====== Data extracts ======

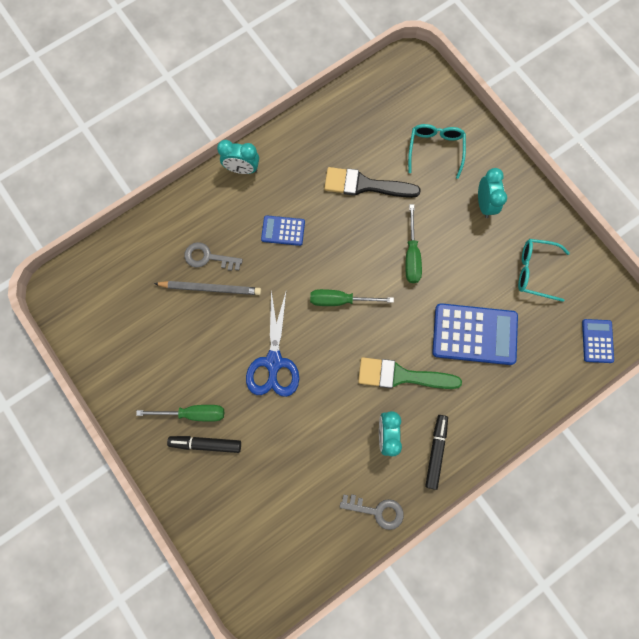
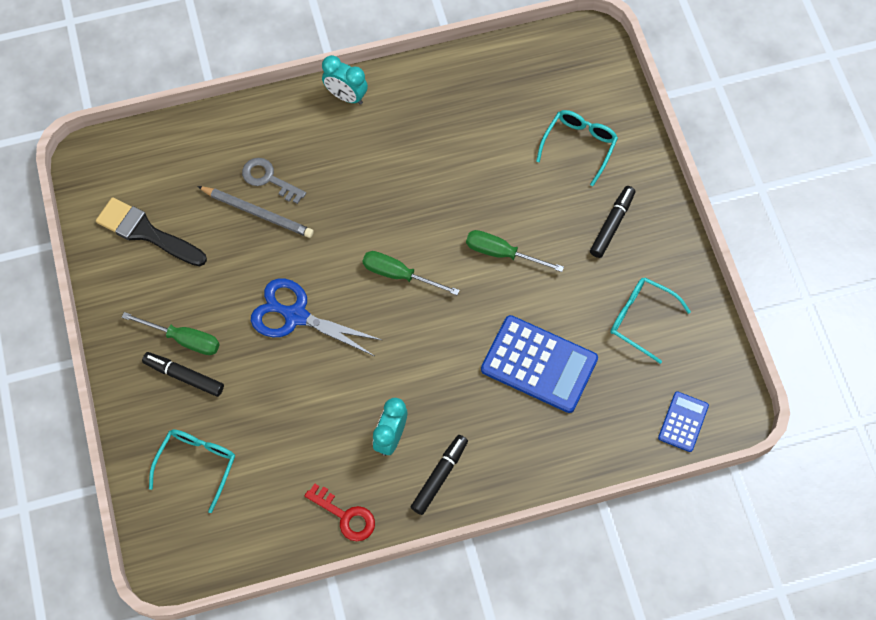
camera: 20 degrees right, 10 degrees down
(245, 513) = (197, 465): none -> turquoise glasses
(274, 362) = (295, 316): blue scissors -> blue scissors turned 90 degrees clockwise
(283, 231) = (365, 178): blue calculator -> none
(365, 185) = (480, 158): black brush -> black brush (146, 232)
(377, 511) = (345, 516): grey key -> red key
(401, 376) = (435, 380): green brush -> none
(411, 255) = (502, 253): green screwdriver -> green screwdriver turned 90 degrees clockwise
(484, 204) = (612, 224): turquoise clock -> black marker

======
====== Data extracts ======

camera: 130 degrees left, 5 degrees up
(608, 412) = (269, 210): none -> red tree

======
====== Data extracts ======

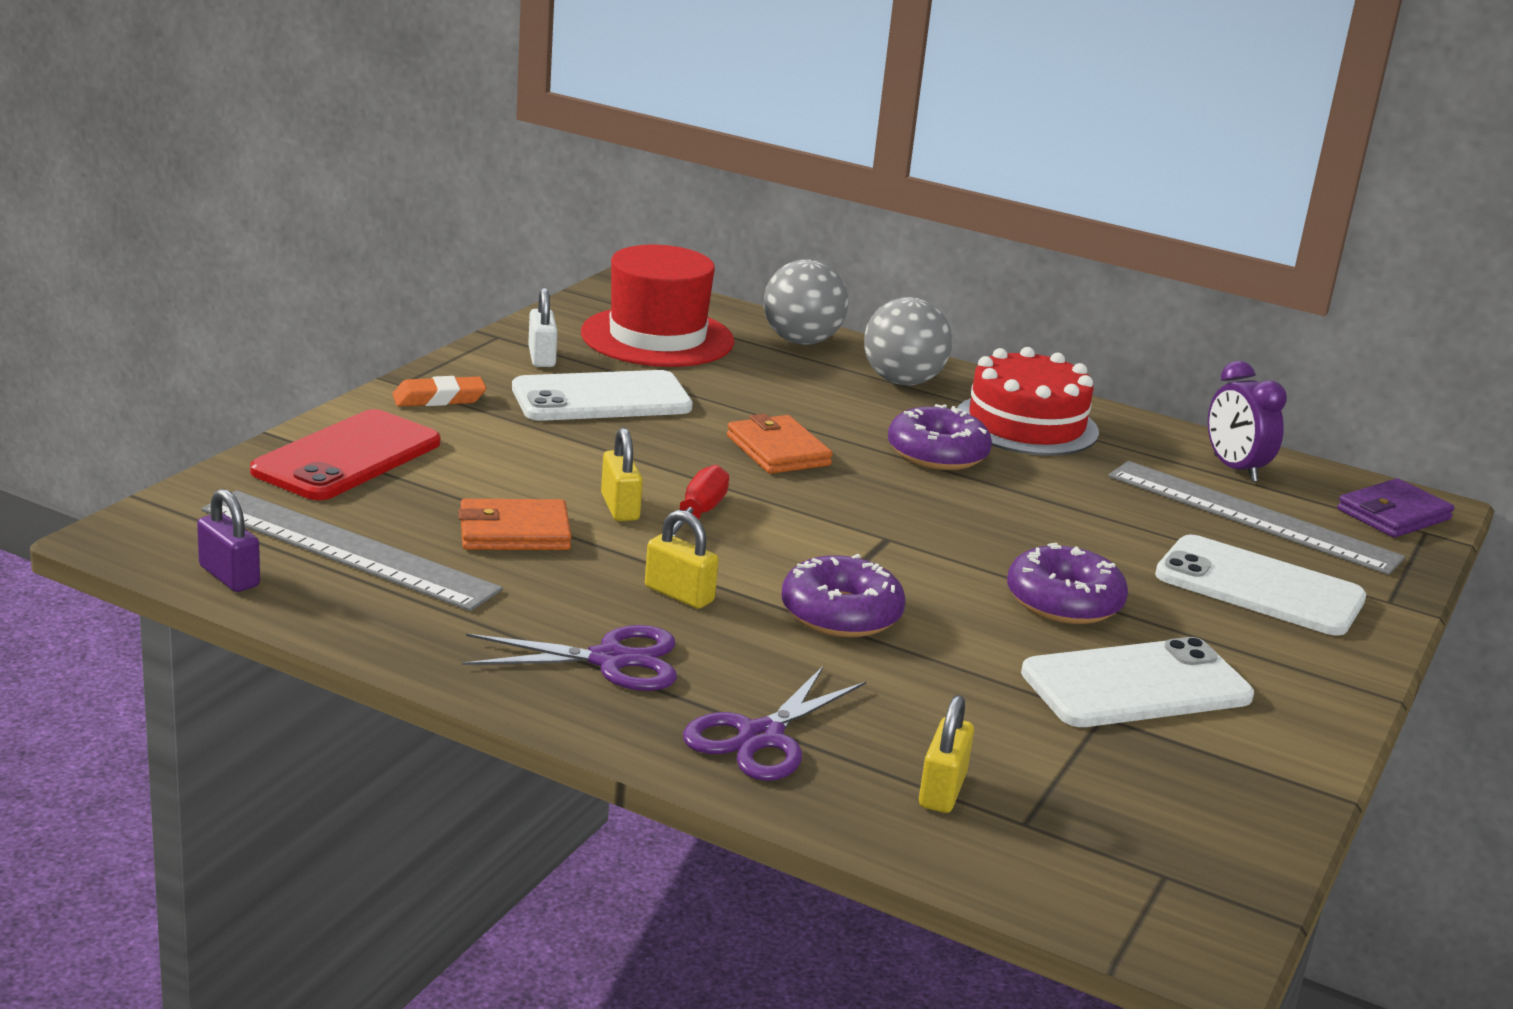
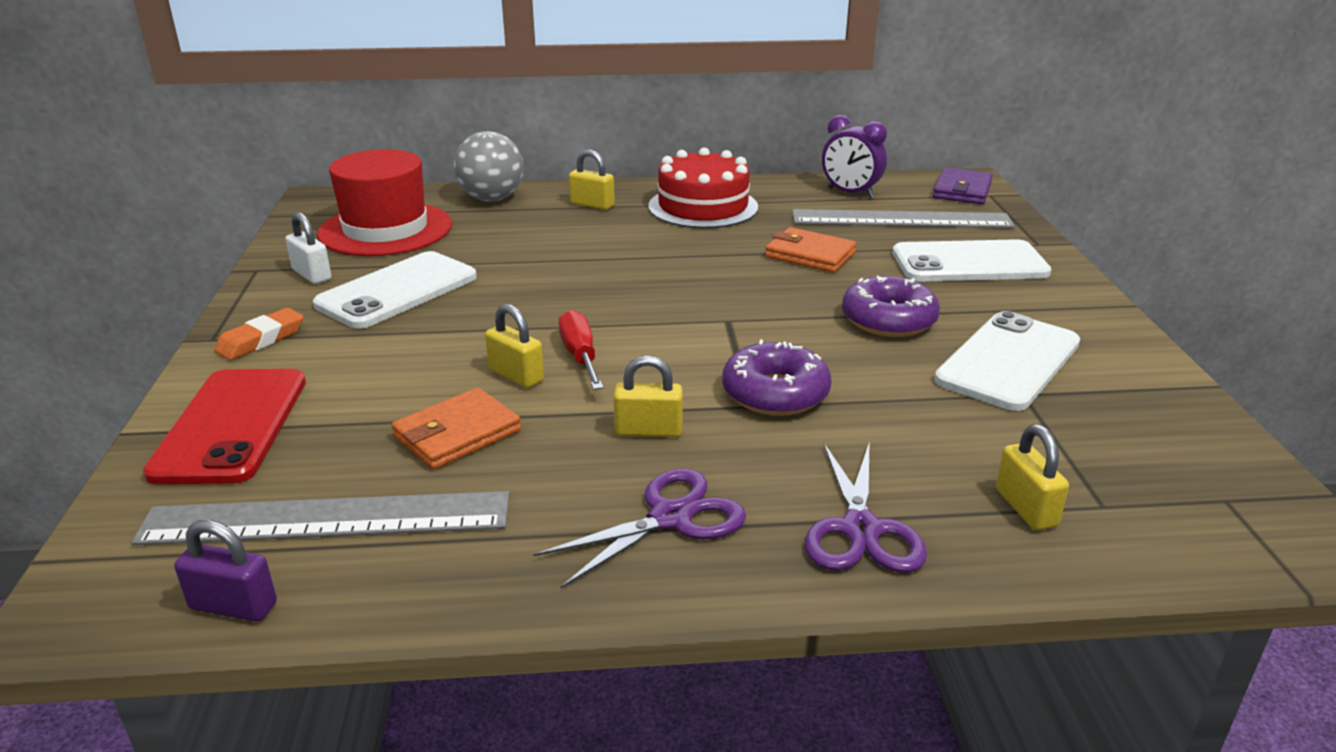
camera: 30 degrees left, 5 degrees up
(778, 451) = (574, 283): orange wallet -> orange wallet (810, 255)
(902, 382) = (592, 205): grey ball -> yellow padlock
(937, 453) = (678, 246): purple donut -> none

======

About this task:
Looking at the records above, report how many lines contain the word "brush". Answer with the number only.

Reply:
2